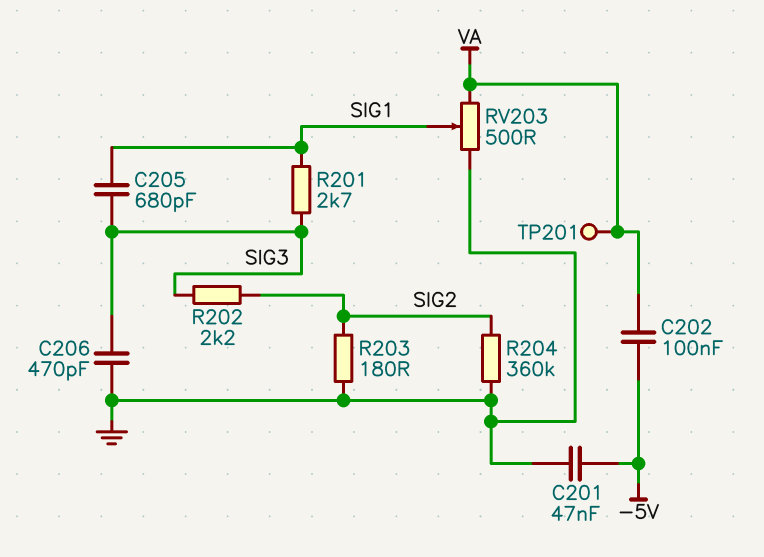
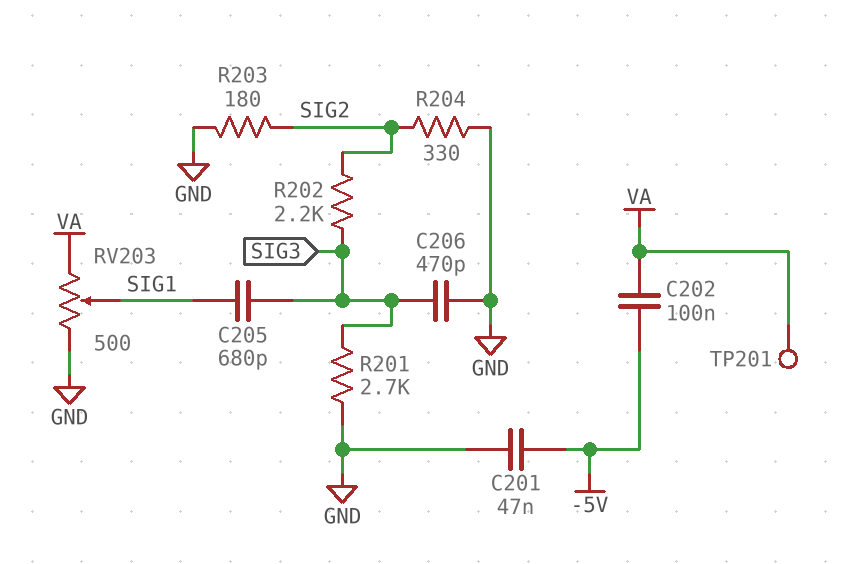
R201: 2.7k (SIG1, SIG3) -> 2.7k (GND, SIG3)
R204: 360k (GND, SIG2) -> 330 (GND, SIG2)

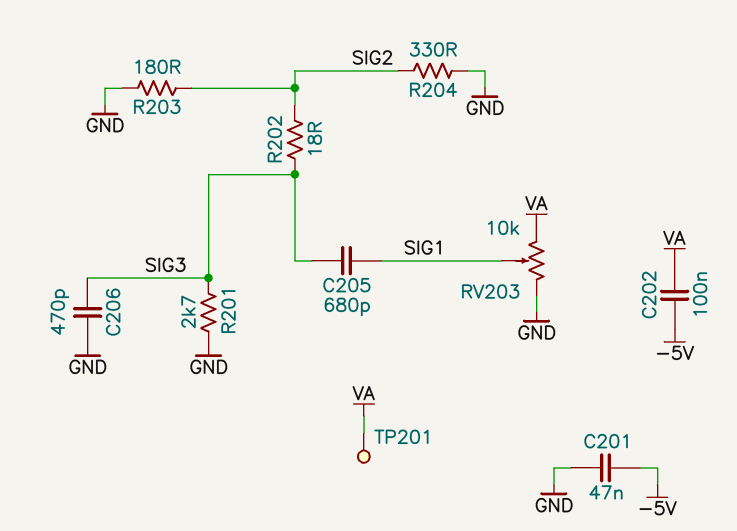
R202: 2.2k (SIG2, SIG3) -> 18 (SIG2, SIG3)
RV203: 500 (GND, VA, wiper SIG1) -> 10k (GND, VA, wiper SIG1)

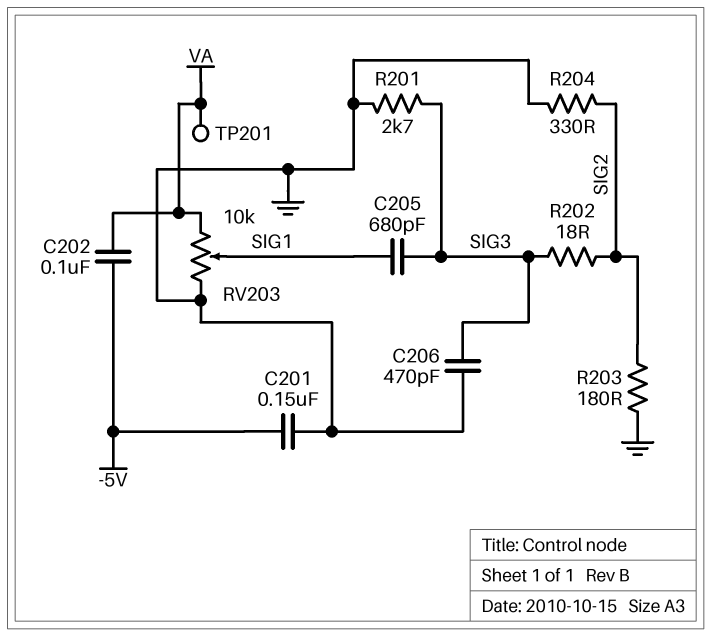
C201: 47nF (-5V, GND) -> 150nF (-5V, GND)

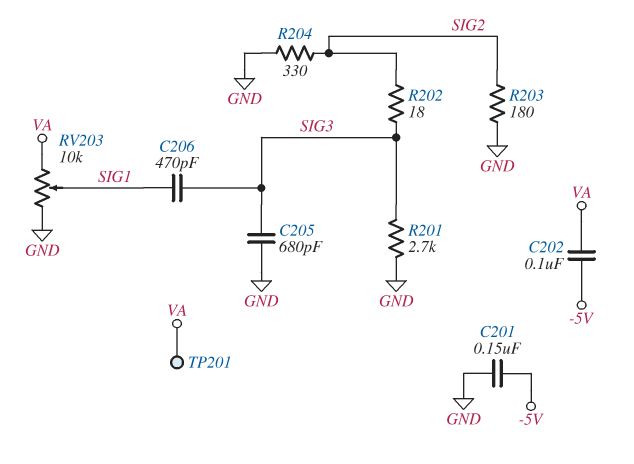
C205: 680pF (SIG1, SIG3) -> 680pF (GND, SIG3)
C206: 470pF (GND, SIG3) -> 470pF (SIG1, SIG3)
++++++++
Retype the whole listing exactly and leave the pictures out.

### Solution to the exercise
R201: 2.7k (SIG1, SIG3) -> 2.7k (GND, SIG3)
R204: 360k (GND, SIG2) -> 330 (GND, SIG2)

R202: 2.2k (SIG2, SIG3) -> 18 (SIG2, SIG3)
RV203: 500 (GND, VA, wiper SIG1) -> 10k (GND, VA, wiper SIG1)

C201: 47nF (-5V, GND) -> 150nF (-5V, GND)

C205: 680pF (SIG1, SIG3) -> 680pF (GND, SIG3)
C206: 470pF (GND, SIG3) -> 470pF (SIG1, SIG3)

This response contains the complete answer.